Items from a data source
- Opening Delimiter -
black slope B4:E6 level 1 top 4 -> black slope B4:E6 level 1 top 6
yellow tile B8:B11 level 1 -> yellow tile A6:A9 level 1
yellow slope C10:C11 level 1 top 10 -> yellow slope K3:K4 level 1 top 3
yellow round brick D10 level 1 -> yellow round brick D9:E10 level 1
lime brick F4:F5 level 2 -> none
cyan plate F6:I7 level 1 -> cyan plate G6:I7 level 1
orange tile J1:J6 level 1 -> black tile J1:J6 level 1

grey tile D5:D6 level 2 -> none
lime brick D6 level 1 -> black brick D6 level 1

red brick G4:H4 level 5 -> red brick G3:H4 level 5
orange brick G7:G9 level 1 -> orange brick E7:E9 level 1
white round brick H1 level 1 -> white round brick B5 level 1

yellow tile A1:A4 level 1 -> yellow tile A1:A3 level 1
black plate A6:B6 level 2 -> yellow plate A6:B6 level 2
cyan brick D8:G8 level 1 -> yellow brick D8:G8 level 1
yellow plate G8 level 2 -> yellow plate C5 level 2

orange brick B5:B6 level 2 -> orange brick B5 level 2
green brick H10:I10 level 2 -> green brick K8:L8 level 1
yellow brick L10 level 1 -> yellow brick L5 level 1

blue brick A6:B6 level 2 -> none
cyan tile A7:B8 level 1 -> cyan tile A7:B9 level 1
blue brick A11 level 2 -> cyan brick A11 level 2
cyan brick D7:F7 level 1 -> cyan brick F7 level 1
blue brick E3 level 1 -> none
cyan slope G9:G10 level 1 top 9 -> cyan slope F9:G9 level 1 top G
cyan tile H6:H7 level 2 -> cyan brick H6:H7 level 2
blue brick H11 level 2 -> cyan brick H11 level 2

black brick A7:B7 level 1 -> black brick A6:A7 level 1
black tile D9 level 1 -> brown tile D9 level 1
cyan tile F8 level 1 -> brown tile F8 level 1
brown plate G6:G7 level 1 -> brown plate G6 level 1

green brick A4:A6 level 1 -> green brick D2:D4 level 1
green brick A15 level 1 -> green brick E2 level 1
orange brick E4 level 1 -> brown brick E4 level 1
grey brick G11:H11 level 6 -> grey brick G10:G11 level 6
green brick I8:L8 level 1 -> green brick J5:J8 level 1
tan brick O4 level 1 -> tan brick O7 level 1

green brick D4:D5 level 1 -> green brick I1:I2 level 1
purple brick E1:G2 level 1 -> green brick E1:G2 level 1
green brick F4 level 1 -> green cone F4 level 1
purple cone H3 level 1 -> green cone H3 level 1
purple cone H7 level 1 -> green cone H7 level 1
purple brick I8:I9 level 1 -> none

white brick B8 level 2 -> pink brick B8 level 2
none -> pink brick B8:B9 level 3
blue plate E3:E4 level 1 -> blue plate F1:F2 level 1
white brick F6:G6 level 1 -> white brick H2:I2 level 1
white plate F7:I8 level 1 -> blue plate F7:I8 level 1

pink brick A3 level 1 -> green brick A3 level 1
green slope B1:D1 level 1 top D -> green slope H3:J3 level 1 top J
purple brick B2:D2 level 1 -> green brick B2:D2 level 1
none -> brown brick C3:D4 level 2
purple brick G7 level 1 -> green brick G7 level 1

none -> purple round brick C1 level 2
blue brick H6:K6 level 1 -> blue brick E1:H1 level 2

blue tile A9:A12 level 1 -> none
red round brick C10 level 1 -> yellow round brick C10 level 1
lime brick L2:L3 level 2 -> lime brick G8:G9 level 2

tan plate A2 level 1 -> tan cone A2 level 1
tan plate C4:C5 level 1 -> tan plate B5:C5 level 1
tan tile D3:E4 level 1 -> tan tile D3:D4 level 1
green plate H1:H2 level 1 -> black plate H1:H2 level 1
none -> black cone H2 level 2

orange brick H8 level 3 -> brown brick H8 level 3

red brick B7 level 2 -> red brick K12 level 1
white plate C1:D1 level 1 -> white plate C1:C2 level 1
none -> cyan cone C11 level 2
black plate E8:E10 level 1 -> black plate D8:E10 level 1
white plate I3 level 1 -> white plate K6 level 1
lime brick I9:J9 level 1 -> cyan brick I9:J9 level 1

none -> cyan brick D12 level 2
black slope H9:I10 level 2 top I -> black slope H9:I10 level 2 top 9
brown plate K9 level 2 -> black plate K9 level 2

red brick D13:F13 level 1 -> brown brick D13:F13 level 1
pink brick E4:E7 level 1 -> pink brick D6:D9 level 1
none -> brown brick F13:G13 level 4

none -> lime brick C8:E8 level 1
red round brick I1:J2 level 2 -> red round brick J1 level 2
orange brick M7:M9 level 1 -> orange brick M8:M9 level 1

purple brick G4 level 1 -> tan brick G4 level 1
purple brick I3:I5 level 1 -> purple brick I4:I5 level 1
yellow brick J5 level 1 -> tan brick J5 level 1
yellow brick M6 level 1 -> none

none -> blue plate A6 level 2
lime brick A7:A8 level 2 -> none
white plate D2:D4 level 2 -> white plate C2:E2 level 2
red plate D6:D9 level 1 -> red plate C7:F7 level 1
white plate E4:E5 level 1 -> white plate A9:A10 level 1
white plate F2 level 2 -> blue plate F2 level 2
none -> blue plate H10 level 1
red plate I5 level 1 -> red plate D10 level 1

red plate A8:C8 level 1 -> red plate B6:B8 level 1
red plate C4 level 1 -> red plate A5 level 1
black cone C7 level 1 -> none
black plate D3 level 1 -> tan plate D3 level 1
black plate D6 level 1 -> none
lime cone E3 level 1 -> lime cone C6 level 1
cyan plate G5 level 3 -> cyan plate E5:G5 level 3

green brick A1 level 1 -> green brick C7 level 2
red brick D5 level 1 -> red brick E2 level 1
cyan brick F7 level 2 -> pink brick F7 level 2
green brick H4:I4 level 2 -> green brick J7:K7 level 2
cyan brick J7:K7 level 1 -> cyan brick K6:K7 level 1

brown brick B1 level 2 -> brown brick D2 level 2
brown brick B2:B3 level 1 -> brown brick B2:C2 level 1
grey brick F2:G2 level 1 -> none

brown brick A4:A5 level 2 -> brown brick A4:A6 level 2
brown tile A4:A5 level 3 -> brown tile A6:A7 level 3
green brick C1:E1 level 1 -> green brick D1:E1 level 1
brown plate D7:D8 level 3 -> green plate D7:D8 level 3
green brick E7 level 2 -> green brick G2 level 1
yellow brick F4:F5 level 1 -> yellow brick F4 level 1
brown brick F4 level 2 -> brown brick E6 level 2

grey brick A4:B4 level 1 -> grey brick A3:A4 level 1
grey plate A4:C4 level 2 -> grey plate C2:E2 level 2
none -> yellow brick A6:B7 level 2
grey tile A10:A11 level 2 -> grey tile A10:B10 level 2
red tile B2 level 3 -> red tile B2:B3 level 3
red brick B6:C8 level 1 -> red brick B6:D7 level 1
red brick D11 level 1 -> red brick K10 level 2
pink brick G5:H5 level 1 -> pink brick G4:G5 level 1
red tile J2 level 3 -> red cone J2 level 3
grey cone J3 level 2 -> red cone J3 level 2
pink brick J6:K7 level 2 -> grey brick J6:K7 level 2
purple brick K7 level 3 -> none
- Closing Delimiter -
● TASK ITEM:
Pick each line holding the word "white" out of the data and copy it.

● RESULT:
white round brick H1 level 1 -> white round brick B5 level 1
white brick B8 level 2 -> pink brick B8 level 2
white brick F6:G6 level 1 -> white brick H2:I2 level 1
white plate F7:I8 level 1 -> blue plate F7:I8 level 1
white plate C1:D1 level 1 -> white plate C1:C2 level 1
white plate I3 level 1 -> white plate K6 level 1
white plate D2:D4 level 2 -> white plate C2:E2 level 2
white plate E4:E5 level 1 -> white plate A9:A10 level 1
white plate F2 level 2 -> blue plate F2 level 2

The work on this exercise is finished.